*WHAT TO WORK ON*:
Copy the lines exactly as they appear, starting with the first line of the records and ending with the line that contains "black bowling pin: 6 -> 5".

*DATASET EXTRACT*:

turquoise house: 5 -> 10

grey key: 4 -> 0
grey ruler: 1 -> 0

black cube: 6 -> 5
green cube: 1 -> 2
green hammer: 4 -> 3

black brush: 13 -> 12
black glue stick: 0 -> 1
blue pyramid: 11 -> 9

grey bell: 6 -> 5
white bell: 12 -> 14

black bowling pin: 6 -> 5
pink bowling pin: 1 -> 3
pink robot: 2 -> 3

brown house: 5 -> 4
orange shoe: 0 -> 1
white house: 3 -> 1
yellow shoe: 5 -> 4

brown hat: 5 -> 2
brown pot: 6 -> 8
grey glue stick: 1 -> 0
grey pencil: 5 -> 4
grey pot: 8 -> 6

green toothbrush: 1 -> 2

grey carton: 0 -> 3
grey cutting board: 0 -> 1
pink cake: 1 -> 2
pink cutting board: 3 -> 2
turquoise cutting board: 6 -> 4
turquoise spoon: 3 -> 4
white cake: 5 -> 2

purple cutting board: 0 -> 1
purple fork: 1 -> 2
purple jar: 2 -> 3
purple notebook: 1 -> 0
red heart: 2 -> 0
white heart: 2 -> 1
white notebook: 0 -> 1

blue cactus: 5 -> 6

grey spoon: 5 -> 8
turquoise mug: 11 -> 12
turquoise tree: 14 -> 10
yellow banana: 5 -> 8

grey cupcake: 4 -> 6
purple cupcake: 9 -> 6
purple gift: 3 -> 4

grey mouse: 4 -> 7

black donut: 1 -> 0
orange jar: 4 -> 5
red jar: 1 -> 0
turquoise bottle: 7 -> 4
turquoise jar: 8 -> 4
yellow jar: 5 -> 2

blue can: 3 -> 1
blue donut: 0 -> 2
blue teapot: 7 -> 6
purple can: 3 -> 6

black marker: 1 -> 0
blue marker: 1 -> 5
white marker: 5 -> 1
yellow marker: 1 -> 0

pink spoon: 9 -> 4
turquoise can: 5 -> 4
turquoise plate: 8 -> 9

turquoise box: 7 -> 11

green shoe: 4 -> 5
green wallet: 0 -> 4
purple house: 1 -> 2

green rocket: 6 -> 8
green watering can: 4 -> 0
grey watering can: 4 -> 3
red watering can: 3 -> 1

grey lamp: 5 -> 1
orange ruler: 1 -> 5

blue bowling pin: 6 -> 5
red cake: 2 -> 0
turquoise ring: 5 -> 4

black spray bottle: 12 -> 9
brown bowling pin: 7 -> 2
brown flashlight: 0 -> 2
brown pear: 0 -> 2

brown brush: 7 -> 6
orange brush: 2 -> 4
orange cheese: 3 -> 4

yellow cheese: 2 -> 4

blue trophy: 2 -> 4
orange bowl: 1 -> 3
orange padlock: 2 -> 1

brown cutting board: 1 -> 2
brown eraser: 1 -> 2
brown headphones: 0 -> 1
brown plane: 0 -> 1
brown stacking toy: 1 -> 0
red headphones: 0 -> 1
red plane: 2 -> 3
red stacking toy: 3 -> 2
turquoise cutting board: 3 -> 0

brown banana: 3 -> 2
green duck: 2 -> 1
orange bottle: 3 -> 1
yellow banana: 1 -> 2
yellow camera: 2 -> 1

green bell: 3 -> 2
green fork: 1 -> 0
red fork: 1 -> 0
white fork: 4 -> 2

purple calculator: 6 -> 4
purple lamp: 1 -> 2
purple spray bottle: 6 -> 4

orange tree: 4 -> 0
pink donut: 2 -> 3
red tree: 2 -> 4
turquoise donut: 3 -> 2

*OUTPUT*:
turquoise house: 5 -> 10

grey key: 4 -> 0
grey ruler: 1 -> 0

black cube: 6 -> 5
green cube: 1 -> 2
green hammer: 4 -> 3

black brush: 13 -> 12
black glue stick: 0 -> 1
blue pyramid: 11 -> 9

grey bell: 6 -> 5
white bell: 12 -> 14

black bowling pin: 6 -> 5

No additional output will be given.